## Your task:
Copy every item word for word, from the one containing "cyan line: moved" down to the one containing "brown arrow: rotated 8 degrees clockwise", including both of those.

## Records:
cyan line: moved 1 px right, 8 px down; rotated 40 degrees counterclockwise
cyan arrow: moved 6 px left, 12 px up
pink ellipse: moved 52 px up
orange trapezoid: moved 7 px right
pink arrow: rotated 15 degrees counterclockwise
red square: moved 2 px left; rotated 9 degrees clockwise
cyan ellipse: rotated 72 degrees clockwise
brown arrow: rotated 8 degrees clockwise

* * *

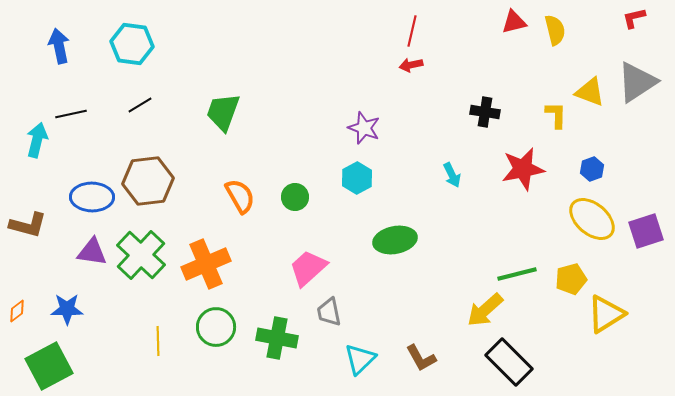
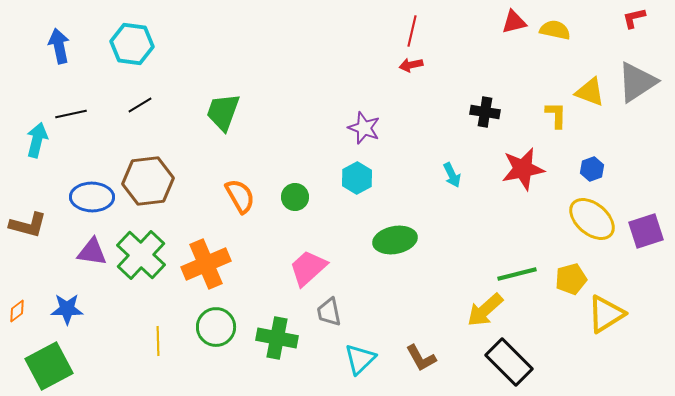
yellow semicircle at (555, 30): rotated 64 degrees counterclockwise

## Written solution:
cyan line: moved 1 px right, 8 px down; rotated 40 degrees counterclockwise
cyan arrow: moved 6 px left, 12 px up
pink ellipse: moved 52 px up
orange trapezoid: moved 7 px right
pink arrow: rotated 15 degrees counterclockwise
red square: moved 2 px left; rotated 9 degrees clockwise
cyan ellipse: rotated 72 degrees clockwise
brown arrow: rotated 8 degrees clockwise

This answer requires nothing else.